Records to use:
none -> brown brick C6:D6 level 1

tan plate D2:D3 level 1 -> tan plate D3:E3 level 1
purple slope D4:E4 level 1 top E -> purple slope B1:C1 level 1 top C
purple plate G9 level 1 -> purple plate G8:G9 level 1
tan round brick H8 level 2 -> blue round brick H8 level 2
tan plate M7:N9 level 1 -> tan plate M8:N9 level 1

...

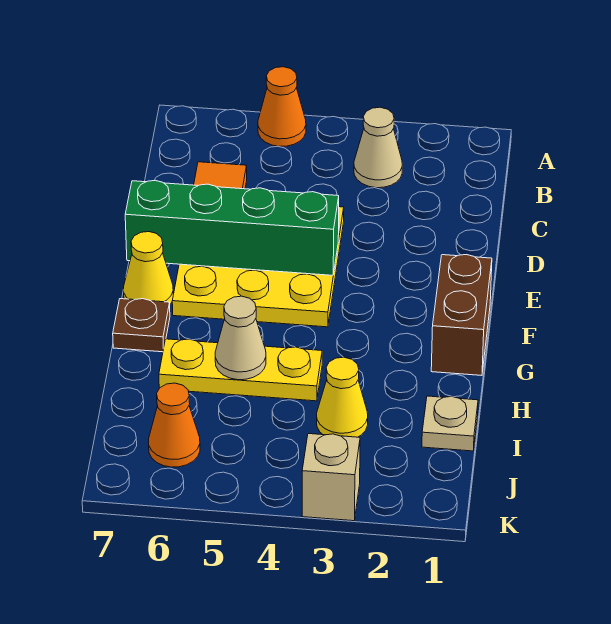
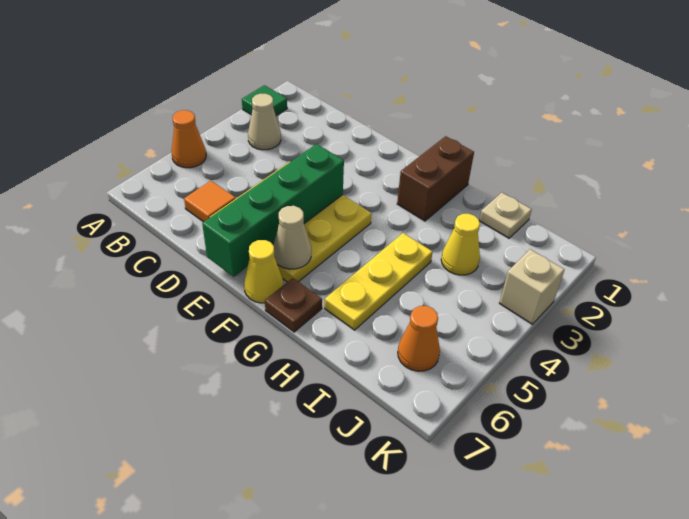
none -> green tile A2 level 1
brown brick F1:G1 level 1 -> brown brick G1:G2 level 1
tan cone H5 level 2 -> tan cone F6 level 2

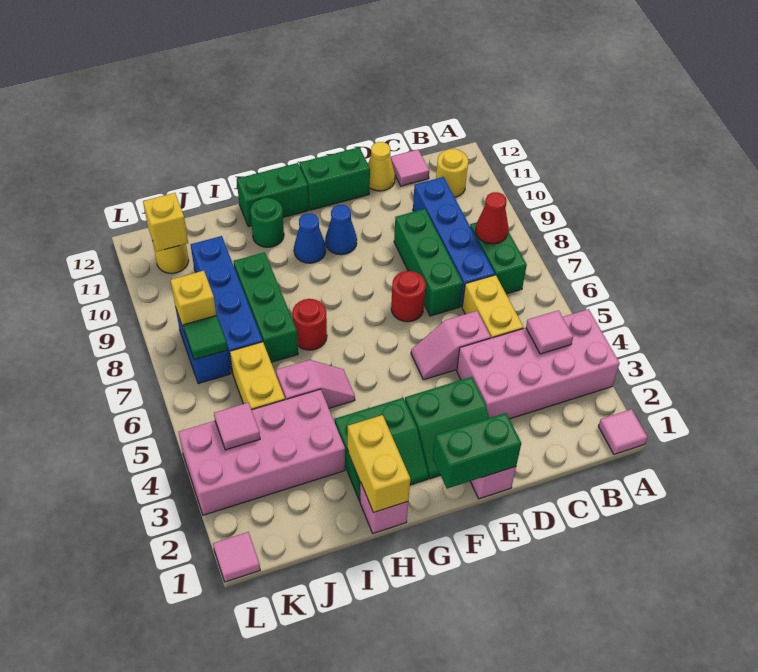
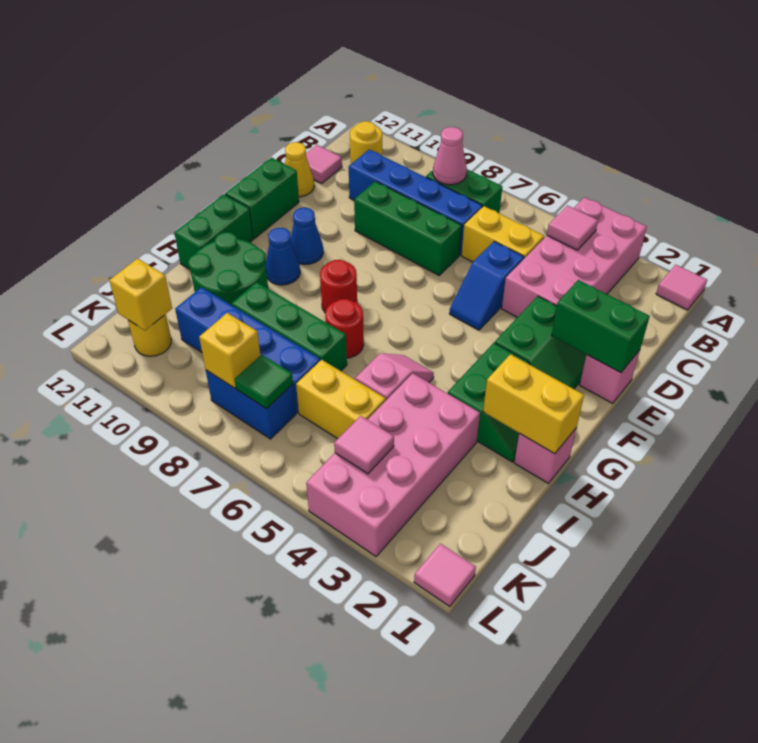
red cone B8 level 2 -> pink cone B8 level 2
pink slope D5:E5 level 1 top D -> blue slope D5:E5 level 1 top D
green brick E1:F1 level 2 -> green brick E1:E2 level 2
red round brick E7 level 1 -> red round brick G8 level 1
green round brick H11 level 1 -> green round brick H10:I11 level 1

Exercise description: Exact copy, no pictures. Write out the lines in the entries above, starting with the line with "none -> green tile A2 level 1" and going on through the line with "green round brick H11", keeping both.

Answer area:
none -> green tile A2 level 1
brown brick F1:G1 level 1 -> brown brick G1:G2 level 1
tan cone H5 level 2 -> tan cone F6 level 2

red cone B8 level 2 -> pink cone B8 level 2
pink slope D5:E5 level 1 top D -> blue slope D5:E5 level 1 top D
green brick E1:F1 level 2 -> green brick E1:E2 level 2
red round brick E7 level 1 -> red round brick G8 level 1
green round brick H11 level 1 -> green round brick H10:I11 level 1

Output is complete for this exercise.